BEGIN Data section
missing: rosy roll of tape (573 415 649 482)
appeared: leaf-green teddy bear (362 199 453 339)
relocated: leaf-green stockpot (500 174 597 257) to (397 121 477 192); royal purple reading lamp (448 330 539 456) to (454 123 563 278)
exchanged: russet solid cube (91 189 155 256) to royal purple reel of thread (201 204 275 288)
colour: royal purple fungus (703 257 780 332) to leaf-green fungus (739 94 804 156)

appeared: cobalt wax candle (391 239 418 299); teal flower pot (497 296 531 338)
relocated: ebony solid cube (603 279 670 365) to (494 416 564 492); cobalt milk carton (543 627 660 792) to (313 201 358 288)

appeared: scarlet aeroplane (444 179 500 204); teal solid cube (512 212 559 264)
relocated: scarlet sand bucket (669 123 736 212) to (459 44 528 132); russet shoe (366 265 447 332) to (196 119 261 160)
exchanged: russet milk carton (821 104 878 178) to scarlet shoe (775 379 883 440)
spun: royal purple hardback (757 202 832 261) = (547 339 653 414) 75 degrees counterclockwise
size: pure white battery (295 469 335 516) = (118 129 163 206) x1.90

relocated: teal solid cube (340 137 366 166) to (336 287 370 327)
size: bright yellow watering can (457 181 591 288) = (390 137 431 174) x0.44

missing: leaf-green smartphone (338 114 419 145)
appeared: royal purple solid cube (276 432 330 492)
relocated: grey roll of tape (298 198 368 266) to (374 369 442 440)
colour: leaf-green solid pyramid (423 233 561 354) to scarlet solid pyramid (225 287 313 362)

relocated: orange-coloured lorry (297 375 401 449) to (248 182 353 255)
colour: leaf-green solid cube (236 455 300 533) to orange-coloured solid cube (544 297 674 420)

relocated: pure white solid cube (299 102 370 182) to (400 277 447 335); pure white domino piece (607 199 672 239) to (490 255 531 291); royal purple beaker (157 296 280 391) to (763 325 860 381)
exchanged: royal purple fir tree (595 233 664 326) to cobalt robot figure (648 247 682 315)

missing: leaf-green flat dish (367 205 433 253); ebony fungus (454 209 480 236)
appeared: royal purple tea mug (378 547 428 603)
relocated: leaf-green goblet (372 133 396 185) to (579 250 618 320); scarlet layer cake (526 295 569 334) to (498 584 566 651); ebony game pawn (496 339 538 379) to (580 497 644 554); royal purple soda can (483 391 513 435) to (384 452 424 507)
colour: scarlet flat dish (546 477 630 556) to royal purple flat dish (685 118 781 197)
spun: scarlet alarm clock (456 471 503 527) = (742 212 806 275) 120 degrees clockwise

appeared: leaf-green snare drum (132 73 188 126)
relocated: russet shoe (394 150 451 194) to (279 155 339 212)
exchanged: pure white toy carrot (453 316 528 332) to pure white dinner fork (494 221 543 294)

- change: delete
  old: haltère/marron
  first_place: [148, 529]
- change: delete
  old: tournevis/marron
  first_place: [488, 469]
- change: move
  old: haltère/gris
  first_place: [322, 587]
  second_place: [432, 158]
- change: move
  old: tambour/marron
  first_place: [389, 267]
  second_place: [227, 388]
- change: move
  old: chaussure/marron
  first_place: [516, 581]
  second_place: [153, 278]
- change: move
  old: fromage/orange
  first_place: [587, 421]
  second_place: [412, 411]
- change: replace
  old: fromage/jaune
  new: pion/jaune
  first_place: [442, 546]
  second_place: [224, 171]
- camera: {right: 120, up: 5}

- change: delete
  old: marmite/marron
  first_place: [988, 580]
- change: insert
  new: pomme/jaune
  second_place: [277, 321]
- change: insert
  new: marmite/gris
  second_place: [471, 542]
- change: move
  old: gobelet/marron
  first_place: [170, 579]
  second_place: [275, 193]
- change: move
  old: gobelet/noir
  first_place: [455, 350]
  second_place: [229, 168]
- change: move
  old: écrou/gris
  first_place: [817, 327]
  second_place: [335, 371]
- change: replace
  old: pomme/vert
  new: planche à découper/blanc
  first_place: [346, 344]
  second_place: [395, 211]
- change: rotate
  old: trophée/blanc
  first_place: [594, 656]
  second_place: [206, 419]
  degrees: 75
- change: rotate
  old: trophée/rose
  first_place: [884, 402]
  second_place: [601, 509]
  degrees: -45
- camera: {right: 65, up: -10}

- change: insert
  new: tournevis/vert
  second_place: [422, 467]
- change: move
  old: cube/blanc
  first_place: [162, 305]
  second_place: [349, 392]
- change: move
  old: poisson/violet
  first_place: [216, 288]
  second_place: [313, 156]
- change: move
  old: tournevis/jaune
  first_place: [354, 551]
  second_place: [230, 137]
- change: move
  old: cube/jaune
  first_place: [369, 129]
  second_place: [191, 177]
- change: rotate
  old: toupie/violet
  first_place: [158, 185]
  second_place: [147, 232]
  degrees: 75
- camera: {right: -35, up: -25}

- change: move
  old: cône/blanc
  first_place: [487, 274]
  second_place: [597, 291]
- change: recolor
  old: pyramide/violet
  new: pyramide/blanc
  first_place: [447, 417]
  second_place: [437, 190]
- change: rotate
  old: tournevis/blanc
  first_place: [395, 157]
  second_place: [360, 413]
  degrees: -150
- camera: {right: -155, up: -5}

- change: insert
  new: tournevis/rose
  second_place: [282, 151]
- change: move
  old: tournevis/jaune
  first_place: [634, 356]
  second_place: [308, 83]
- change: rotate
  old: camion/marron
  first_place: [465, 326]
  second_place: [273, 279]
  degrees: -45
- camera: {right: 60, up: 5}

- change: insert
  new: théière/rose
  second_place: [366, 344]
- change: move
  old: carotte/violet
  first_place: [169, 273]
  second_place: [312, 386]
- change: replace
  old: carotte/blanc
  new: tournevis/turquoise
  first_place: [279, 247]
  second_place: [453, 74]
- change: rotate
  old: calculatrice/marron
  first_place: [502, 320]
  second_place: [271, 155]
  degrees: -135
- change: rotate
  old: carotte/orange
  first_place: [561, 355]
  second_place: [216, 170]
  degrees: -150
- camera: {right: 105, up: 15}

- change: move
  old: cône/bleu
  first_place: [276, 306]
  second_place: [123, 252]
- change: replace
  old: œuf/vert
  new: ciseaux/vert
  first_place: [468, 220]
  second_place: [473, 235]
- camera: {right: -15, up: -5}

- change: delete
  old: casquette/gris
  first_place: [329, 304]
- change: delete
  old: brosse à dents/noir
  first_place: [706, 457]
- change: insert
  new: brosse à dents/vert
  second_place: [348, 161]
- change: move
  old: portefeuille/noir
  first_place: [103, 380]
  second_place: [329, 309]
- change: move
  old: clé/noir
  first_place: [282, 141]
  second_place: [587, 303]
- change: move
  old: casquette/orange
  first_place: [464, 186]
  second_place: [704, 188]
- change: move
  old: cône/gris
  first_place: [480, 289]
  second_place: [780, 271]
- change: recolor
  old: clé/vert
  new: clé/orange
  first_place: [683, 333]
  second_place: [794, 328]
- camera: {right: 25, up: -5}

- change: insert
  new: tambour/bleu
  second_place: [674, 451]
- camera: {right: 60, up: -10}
END Data section
→ **Aim of the task**
Considering only the data above, return the lines in which "fromage" occurs.

→ **Response to this exercise**
  old: fromage/orange
  old: fromage/jaune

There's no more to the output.